# [Task]
Please copy each line below that contains the word "teapot".

# [Provided material]

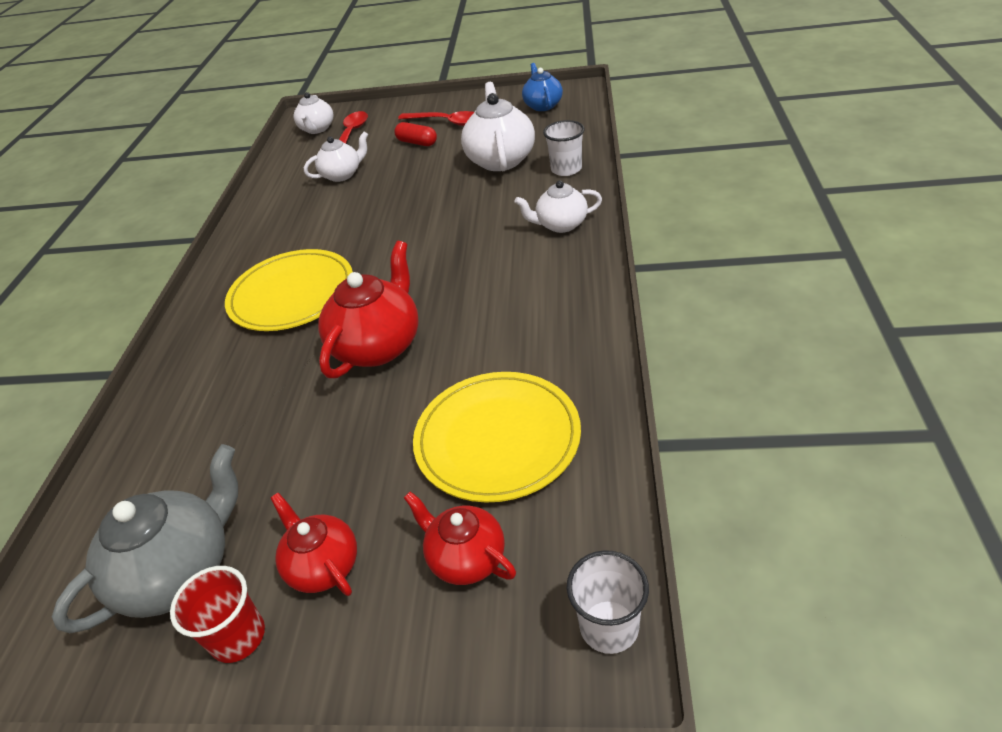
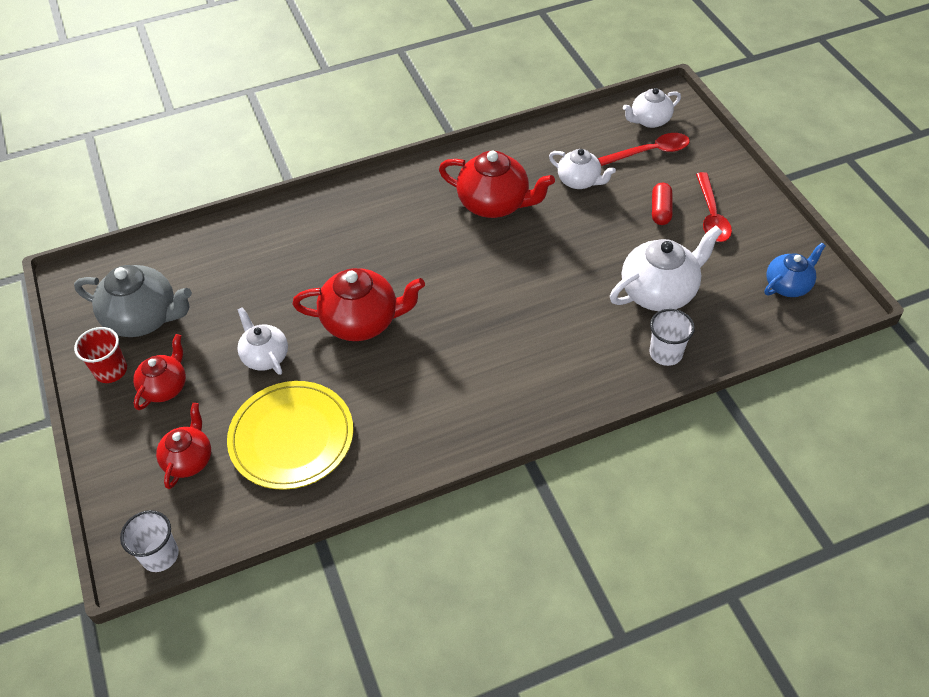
camera: 60 degrees right, 10 degrees up
yellow plate [225,249,353,331] -> none
white teapot [514,180,602,233] -> white teapot moved to [237,307,288,375]
none -> red teapot [439,150,555,218]

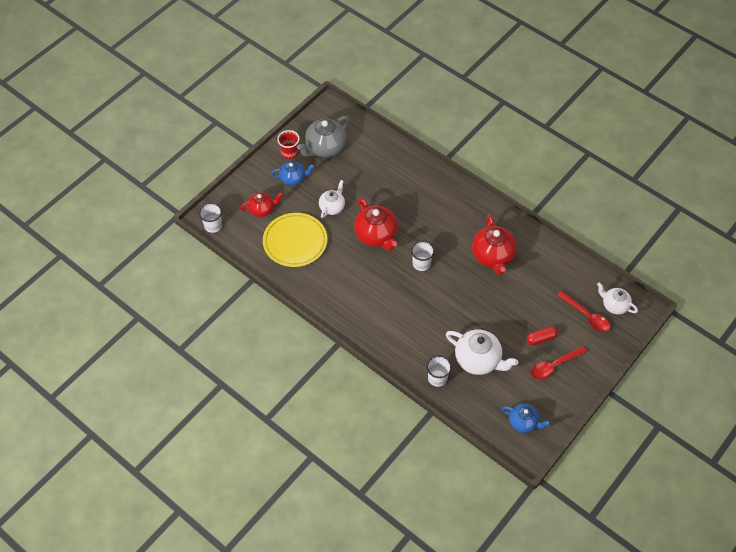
camera: 60 degrees right, 5 degrees up
grey teapot [74,265,192,337] -> grey teapot turned 60 degrees clockwise [297,116,350,157]
red teapot [133,334,186,410] -> blue teapot [271,161,315,185]
white teapot [549,149,616,189] -> none
none -> white cup [411,241,435,271]

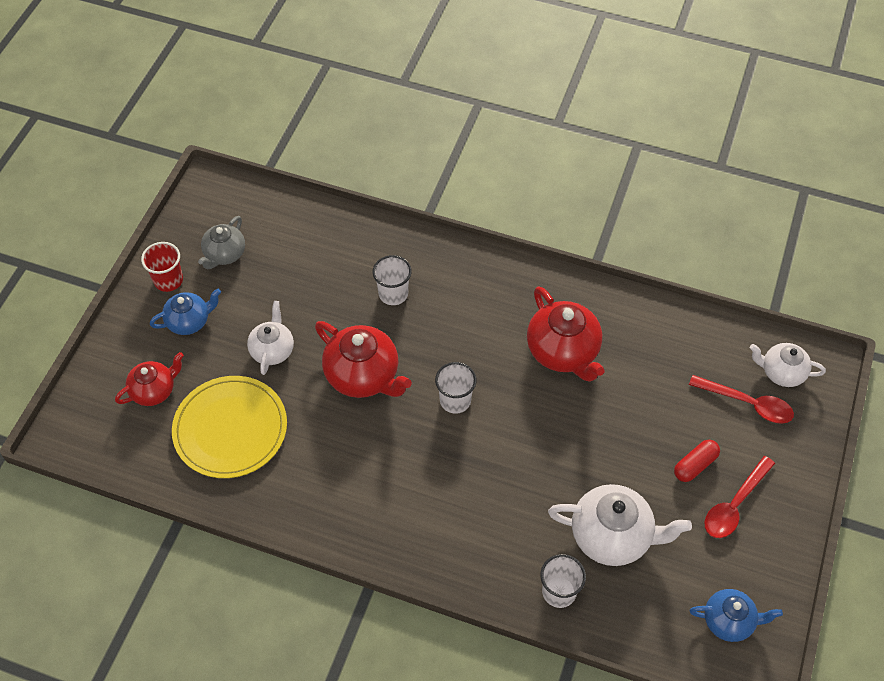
camera: 20 degrees left, 0 degrees up
white cup [199,203,222,233] -> white cup moved to [373,255,412,305]
grey teapot [297,116,350,157] -> grey teapot [198,216,245,269], size x0.62

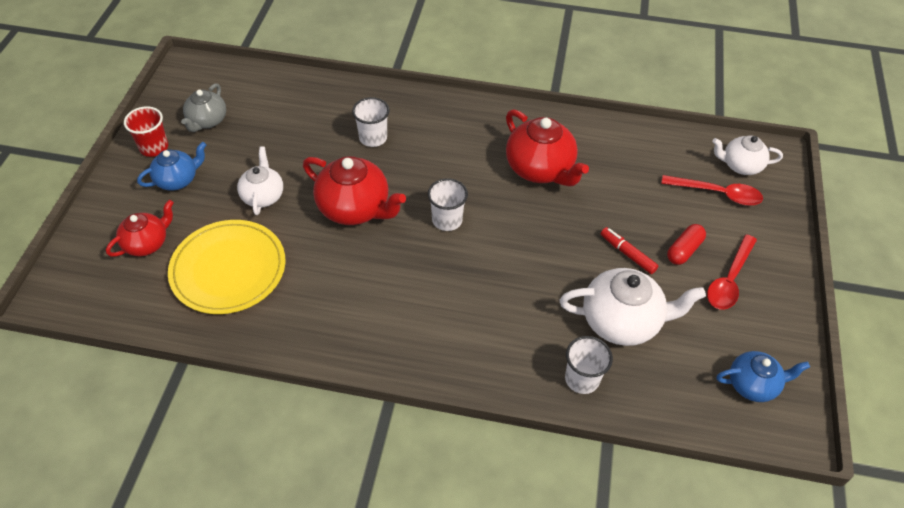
camera: 10 degrees left, 5 degrees down
none -> red marker [601,227,658,274]

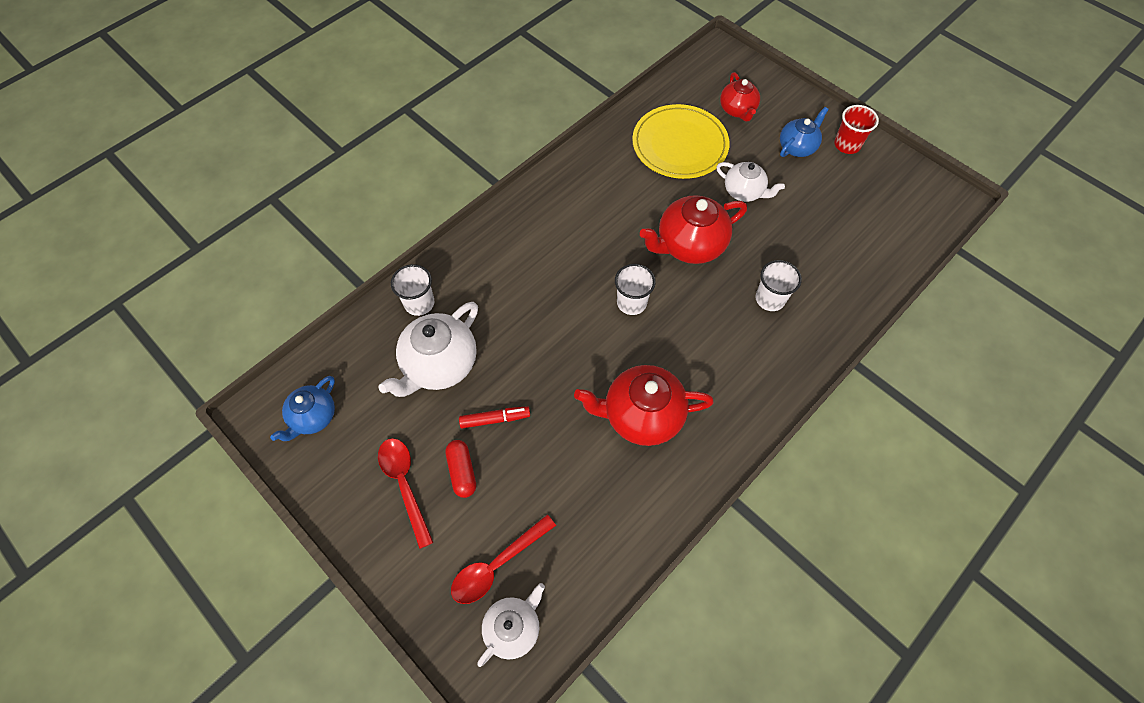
camera: 125 degrees right, 10 degrees up
blue teapot [137,142,206,190] -> blue teapot turned 135 degrees counterclockwise [780,107,829,157]
grey teapot [181,83,226,132] -> none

# [The answer]
white teapot [514,180,602,233] -> white teapot moved to [237,307,288,375]
none -> red teapot [439,150,555,218]
grey teapot [74,265,192,337] -> grey teapot turned 60 degrees clockwise [297,116,350,157]
red teapot [133,334,186,410] -> blue teapot [271,161,315,185]
white teapot [549,149,616,189] -> none
grey teapot [297,116,350,157] -> grey teapot [198,216,245,269], size x0.62
blue teapot [137,142,206,190] -> blue teapot turned 135 degrees counterclockwise [780,107,829,157]
grey teapot [181,83,226,132] -> none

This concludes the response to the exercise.